*Data provided*
= Beginning of Section =
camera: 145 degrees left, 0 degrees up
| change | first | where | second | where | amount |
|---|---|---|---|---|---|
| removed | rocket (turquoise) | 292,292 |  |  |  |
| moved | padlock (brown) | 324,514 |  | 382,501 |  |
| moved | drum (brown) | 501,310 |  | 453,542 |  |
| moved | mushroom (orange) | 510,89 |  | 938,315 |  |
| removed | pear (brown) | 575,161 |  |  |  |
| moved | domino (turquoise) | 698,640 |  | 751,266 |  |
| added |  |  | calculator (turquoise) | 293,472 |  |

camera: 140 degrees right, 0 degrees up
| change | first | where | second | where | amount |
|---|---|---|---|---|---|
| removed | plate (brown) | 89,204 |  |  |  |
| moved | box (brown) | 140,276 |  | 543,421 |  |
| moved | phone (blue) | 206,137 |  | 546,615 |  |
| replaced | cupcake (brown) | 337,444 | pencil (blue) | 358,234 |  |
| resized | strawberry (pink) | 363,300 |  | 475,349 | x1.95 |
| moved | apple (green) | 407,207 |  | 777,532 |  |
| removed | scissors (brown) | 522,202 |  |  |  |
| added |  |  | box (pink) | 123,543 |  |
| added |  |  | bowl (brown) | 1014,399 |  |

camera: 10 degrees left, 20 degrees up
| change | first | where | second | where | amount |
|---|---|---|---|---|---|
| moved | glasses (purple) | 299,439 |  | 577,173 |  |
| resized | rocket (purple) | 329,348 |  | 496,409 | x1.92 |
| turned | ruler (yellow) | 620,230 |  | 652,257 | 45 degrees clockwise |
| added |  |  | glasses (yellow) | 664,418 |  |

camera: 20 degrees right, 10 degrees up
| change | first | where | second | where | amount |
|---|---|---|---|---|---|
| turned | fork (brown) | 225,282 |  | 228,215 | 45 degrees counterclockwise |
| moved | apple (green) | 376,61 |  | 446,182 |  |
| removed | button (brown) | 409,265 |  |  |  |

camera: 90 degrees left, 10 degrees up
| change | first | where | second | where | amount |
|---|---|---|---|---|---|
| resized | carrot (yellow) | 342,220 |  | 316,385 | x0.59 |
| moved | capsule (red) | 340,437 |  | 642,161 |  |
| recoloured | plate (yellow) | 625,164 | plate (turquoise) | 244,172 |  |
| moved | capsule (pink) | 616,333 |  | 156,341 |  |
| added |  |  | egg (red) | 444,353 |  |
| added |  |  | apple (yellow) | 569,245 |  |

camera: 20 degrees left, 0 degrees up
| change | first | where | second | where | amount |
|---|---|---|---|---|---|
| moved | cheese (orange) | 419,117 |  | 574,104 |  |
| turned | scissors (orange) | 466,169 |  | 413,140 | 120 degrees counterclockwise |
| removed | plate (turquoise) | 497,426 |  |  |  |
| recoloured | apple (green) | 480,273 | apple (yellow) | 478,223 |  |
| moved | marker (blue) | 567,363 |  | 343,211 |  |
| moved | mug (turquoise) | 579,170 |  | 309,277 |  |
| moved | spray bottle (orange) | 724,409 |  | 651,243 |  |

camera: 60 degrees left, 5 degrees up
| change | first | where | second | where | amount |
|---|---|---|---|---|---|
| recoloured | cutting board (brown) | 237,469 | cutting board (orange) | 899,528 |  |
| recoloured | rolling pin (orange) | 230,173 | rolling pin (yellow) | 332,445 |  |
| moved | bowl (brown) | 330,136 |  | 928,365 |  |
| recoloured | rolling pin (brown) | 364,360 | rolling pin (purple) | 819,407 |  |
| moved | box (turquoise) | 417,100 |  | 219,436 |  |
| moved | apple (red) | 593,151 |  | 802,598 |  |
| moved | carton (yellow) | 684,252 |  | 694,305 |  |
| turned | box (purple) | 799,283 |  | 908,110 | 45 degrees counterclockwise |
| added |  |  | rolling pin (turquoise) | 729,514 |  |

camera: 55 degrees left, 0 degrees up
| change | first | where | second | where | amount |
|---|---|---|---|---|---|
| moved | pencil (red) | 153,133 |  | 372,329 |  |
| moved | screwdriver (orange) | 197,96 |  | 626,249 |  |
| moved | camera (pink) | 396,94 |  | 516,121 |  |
= End of Section =
*Task objective*
Copy the material above word for word, taking the first line, the line containing "moved | domino", and every line between them, and nothing else.

*Your solution*
camera: 145 degrees left, 0 degrees up
| change | first | where | second | where | amount |
|---|---|---|---|---|---|
| removed | rocket (turquoise) | 292,292 |  |  |  |
| moved | padlock (brown) | 324,514 |  | 382,501 |  |
| moved | drum (brown) | 501,310 |  | 453,542 |  |
| moved | mushroom (orange) | 510,89 |  | 938,315 |  |
| removed | pear (brown) | 575,161 |  |  |  |
| moved | domino (turquoise) | 698,640 |  | 751,266 |  |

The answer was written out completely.